## Aim
Format the listing lines as a Markdown table with the columns Row and Line. Start with the line containing "No, carved wooden bowl at center is not to" and continue through the line containing "Positioned in front is point (x=766, y=316).", numbering each line in order and omitting blank lines.

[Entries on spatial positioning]
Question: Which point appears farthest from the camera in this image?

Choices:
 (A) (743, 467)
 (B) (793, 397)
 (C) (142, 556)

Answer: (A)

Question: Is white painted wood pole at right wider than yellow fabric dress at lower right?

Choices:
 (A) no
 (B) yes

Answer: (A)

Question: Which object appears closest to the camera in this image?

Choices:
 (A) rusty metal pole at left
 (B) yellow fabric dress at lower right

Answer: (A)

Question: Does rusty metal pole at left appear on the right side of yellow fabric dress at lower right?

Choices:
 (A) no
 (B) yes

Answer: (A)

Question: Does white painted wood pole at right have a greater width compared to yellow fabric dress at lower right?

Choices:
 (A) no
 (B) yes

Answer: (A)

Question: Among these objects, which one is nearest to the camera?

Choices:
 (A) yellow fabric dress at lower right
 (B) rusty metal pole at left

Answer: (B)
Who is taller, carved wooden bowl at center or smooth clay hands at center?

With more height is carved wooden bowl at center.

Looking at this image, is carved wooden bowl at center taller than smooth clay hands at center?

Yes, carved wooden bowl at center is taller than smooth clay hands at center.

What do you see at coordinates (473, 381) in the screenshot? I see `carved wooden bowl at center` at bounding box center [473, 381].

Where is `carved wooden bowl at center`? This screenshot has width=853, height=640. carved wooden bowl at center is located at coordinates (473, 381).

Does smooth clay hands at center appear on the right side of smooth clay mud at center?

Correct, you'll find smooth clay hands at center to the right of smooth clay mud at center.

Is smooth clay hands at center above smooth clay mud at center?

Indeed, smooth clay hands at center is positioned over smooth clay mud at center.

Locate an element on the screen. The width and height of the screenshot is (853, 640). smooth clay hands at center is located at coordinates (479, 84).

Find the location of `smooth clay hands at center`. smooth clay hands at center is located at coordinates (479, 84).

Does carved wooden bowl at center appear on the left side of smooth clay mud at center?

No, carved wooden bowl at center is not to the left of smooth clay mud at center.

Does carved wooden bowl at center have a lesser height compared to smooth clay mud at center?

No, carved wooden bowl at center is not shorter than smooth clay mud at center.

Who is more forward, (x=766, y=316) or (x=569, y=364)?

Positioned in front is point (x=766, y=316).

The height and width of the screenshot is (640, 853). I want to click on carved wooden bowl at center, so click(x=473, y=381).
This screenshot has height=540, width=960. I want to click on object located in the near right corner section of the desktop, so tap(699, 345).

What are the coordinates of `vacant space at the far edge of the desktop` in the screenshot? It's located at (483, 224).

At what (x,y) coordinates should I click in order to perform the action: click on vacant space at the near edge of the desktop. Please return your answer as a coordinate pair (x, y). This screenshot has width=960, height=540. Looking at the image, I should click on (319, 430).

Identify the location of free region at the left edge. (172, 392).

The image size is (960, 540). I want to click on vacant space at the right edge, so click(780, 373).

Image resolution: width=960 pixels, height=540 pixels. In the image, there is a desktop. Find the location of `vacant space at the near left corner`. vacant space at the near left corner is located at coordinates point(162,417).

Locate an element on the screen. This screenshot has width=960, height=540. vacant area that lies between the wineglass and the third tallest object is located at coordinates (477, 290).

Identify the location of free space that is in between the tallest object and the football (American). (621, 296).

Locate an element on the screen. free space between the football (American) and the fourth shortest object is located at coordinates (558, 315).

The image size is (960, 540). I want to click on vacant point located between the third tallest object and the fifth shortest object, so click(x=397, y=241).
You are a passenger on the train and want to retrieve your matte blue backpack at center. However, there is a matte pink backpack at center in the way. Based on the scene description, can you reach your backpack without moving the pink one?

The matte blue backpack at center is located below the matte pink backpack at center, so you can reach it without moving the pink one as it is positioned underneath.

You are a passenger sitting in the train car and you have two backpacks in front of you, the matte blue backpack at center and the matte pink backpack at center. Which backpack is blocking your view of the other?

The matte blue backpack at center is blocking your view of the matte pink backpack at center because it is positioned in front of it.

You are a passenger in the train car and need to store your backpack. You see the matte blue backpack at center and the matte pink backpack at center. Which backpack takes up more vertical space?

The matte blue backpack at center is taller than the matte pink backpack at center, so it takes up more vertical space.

## Output of the task
| Row | Line |
|---|---|
| 1 | No, carved wooden bowl at center is not to the left of smooth clay mud at center. |
| 2 | Does carved wooden bowl at center have a lesser height compared to smooth clay mud at center? |
| 3 | No, carved wooden bowl at center is not shorter than smooth clay mud at center. |
| 4 | Who is more forward, (x=766, y=316) or (x=569, y=364)? |
| 5 | Positioned in front is point (x=766, y=316). |